→ Input:

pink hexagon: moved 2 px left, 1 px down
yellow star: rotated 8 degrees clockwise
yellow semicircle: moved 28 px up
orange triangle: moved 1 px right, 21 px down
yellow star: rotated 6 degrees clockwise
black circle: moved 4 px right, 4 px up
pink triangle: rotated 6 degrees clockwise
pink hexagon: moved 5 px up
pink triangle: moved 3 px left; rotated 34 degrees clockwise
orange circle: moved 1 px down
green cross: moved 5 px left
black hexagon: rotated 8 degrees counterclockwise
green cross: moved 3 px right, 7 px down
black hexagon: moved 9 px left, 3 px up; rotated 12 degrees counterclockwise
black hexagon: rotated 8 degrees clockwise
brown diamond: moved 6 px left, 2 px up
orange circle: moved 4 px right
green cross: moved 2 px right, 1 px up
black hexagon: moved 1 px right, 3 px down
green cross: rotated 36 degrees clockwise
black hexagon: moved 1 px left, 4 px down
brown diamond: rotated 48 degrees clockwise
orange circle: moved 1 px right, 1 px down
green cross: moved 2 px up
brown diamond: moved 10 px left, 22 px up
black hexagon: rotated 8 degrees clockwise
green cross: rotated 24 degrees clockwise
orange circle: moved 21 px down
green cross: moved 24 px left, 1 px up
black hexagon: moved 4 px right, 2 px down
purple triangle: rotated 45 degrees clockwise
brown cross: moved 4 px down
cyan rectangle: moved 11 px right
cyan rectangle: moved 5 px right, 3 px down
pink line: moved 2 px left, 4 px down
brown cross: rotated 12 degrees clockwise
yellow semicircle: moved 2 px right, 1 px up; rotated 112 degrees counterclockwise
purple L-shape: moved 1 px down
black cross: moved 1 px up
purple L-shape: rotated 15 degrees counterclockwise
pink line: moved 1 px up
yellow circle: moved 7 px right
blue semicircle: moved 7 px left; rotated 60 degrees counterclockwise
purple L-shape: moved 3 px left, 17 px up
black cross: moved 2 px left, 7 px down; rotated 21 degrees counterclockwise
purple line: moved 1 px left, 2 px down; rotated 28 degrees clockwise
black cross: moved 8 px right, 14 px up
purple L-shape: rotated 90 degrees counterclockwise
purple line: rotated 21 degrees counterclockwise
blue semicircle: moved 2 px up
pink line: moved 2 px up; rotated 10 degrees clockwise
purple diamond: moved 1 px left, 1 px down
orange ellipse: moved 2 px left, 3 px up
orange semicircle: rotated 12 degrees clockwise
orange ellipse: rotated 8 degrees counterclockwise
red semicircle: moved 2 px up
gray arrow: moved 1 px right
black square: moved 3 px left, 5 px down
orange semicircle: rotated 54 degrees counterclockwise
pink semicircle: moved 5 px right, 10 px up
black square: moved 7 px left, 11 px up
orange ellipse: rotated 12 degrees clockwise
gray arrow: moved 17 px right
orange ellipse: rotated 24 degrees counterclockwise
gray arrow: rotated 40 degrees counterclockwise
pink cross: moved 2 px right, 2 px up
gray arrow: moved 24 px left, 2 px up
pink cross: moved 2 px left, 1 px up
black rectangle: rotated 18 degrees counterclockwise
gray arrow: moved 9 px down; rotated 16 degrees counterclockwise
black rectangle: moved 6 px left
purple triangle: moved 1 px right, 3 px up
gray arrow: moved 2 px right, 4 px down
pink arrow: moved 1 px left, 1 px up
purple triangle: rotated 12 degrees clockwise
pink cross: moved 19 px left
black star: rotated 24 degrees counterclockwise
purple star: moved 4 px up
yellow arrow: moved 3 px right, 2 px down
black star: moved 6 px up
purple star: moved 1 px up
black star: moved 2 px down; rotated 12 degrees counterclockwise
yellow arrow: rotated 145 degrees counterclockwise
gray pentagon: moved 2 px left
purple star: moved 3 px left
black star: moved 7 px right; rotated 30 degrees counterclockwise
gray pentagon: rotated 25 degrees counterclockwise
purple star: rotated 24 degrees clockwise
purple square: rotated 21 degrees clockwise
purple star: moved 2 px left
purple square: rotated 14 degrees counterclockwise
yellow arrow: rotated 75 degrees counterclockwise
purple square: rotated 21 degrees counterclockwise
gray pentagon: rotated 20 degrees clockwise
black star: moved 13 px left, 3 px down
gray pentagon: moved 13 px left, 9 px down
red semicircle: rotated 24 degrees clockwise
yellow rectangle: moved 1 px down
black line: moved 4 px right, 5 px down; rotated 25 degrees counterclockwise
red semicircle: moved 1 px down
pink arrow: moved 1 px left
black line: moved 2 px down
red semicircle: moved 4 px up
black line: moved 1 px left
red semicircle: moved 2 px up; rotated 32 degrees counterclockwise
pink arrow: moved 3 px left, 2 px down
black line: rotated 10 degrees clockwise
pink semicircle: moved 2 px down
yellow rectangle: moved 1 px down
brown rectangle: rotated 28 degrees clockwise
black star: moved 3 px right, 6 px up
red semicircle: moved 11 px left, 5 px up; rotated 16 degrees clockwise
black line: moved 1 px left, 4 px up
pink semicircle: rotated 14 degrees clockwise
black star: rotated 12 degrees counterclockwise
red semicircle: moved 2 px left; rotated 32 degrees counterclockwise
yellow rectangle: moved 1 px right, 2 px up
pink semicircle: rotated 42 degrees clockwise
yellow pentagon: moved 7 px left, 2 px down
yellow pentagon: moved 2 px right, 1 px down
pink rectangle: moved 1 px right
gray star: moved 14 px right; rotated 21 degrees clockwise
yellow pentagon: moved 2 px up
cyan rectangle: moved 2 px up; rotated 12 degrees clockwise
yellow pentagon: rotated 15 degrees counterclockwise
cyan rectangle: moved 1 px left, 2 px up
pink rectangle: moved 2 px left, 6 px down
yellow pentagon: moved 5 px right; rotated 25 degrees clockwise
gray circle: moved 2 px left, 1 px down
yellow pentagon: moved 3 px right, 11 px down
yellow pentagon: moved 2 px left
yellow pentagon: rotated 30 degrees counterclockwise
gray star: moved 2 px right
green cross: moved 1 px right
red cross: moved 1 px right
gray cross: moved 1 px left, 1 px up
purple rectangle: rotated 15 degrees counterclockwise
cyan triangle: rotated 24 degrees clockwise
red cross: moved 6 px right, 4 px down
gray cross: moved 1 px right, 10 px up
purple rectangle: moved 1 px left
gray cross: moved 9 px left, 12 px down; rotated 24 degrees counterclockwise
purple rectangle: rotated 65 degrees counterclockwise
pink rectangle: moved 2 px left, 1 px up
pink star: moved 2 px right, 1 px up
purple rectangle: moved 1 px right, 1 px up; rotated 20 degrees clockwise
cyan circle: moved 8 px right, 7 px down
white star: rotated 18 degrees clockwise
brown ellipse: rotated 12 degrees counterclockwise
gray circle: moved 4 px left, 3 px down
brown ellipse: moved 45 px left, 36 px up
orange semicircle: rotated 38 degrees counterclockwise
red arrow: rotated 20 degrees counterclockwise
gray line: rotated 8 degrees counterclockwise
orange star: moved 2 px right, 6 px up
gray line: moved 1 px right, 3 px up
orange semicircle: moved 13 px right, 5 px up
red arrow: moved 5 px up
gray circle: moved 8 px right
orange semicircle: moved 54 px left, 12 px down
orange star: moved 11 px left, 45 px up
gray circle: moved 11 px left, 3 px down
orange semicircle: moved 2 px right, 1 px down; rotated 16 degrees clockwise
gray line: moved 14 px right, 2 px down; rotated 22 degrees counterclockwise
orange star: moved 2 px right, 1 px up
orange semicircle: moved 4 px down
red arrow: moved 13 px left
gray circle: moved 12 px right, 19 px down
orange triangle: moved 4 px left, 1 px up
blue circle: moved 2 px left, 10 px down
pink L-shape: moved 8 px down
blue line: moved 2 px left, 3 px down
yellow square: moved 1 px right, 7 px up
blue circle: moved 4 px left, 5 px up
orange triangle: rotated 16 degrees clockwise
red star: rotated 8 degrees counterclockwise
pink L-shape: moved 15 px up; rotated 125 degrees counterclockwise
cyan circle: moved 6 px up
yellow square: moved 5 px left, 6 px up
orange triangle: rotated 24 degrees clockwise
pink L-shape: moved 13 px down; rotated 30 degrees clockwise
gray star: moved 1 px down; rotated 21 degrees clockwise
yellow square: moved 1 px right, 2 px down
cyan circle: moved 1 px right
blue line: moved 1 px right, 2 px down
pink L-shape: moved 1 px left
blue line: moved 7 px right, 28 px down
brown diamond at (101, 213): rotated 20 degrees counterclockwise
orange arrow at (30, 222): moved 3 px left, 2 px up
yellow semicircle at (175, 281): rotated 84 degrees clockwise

→ To do: Begin with the first line of the records and stop after the line that contains "purple L-shape: rotated 15"; write out every line in that span as a numbered list, leaving out any blank lines.

→ Solved exercise:
1. pink hexagon: moved 2 px left, 1 px down
2. yellow star: rotated 8 degrees clockwise
3. yellow semicircle: moved 28 px up
4. orange triangle: moved 1 px right, 21 px down
5. yellow star: rotated 6 degrees clockwise
6. black circle: moved 4 px right, 4 px up
7. pink triangle: rotated 6 degrees clockwise
8. pink hexagon: moved 5 px up
9. pink triangle: moved 3 px left; rotated 34 degrees clockwise
10. orange circle: moved 1 px down
11. green cross: moved 5 px left
12. black hexagon: rotated 8 degrees counterclockwise
13. green cross: moved 3 px right, 7 px down
14. black hexagon: moved 9 px left, 3 px up; rotated 12 degrees counterclockwise
15. black hexagon: rotated 8 degrees clockwise
16. brown diamond: moved 6 px left, 2 px up
17. orange circle: moved 4 px right
18. green cross: moved 2 px right, 1 px up
19. black hexagon: moved 1 px right, 3 px down
20. green cross: rotated 36 degrees clockwise
21. black hexagon: moved 1 px left, 4 px down
22. brown diamond: rotated 48 degrees clockwise
23. orange circle: moved 1 px right, 1 px down
24. green cross: moved 2 px up
25. brown diamond: moved 10 px left, 22 px up
26. black hexagon: rotated 8 degrees clockwise
27. green cross: rotated 24 degrees clockwise
28. orange circle: moved 21 px down
29. green cross: moved 24 px left, 1 px up
30. black hexagon: moved 4 px right, 2 px down
31. purple triangle: rotated 45 degrees clockwise
32. brown cross: moved 4 px down
33. cyan rectangle: moved 11 px right
34. cyan rectangle: moved 5 px right, 3 px down
35. pink line: moved 2 px left, 4 px down
36. brown cross: rotated 12 degrees clockwise
37. yellow semicircle: moved 2 px right, 1 px up; rotated 112 degrees counterclockwise
38. purple L-shape: moved 1 px down
39. black cross: moved 1 px up
40. purple L-shape: rotated 15 degrees counterclockwise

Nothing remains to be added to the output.